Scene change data
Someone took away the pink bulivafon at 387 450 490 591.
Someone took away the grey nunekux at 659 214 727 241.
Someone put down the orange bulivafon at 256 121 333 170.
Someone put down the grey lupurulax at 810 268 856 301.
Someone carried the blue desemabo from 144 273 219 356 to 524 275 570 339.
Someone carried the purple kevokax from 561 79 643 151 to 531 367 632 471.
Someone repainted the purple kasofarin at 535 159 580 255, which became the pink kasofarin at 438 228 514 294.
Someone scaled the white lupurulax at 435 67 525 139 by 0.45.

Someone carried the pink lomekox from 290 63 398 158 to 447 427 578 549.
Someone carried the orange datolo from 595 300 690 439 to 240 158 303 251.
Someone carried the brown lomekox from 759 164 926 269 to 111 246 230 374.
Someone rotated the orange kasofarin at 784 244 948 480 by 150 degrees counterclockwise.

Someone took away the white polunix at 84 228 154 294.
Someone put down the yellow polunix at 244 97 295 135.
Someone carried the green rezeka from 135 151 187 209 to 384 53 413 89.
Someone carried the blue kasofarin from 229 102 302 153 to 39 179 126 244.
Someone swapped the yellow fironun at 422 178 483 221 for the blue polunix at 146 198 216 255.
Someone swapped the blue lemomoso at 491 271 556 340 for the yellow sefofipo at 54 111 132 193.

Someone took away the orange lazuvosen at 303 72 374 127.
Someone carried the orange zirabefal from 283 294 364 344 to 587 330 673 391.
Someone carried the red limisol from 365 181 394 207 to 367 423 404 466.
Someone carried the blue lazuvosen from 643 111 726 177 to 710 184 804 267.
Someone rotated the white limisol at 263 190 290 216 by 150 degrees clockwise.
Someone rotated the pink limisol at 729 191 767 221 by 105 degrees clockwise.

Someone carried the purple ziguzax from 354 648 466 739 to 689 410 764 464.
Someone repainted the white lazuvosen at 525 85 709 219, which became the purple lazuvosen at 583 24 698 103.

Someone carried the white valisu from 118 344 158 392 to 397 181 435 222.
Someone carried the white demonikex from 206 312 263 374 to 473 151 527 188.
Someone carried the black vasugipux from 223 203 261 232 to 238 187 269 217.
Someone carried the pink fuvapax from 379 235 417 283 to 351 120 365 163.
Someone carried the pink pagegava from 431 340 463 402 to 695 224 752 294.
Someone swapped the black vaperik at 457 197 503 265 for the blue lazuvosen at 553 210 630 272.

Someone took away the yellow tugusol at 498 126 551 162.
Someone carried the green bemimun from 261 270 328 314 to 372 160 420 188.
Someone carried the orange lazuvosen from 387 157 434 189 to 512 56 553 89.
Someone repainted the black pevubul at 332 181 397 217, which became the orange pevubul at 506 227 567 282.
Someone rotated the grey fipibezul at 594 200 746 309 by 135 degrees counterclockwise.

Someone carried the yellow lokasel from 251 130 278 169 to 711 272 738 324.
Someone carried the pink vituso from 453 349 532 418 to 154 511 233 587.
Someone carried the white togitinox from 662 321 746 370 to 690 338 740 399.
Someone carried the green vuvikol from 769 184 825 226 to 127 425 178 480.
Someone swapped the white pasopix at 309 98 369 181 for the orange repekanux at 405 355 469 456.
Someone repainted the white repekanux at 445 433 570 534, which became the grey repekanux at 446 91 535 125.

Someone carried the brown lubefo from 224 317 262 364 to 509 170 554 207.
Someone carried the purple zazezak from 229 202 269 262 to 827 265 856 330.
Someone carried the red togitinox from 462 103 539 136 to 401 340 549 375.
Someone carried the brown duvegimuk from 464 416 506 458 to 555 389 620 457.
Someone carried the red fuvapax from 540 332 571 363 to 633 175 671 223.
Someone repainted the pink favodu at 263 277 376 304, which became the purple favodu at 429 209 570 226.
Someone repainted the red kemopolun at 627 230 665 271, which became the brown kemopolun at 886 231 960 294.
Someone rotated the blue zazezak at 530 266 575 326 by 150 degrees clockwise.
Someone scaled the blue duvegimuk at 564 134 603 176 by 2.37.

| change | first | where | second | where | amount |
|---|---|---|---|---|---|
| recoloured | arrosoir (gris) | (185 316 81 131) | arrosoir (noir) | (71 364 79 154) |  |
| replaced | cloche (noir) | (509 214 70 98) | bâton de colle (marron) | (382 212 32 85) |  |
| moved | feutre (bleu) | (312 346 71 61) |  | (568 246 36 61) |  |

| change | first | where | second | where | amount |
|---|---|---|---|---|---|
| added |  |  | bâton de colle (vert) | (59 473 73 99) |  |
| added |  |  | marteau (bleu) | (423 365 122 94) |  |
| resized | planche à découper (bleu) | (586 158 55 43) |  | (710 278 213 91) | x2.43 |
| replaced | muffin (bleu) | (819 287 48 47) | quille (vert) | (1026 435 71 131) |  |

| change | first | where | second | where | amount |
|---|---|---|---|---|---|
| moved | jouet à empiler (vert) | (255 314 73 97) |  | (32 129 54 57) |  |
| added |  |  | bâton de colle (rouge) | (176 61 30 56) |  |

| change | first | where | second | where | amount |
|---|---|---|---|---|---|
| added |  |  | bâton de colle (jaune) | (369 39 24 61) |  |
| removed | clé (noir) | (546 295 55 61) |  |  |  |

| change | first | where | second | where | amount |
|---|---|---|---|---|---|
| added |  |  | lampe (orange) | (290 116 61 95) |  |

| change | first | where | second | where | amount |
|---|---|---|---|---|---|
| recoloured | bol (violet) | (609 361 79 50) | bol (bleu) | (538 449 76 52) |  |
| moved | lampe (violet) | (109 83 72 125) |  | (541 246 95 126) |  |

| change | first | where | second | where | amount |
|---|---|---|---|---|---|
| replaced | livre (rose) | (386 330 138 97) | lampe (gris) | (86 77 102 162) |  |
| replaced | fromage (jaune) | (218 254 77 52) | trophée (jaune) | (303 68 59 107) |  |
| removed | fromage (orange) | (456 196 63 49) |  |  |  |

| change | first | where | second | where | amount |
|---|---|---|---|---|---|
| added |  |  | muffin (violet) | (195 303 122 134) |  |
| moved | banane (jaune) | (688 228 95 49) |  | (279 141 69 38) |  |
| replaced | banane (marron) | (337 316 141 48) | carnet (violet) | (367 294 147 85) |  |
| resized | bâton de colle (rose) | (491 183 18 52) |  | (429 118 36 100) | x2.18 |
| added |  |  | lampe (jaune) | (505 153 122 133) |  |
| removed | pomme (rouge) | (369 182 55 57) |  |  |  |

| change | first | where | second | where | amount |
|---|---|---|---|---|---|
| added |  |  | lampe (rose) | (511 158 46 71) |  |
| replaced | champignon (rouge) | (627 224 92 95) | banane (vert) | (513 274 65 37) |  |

Task details: Every line above from the line with "Someone carried the blue desemabo" to the line with "Someone repainted the purple", inclusive, must be returned exactly; no other line belongs in the reply.

Output:
Someone carried the blue desemabo from 144 273 219 356 to 524 275 570 339.
Someone carried the purple kevokax from 561 79 643 151 to 531 367 632 471.
Someone repainted the purple kasofarin at 535 159 580 255, which became the pink kasofarin at 438 228 514 294.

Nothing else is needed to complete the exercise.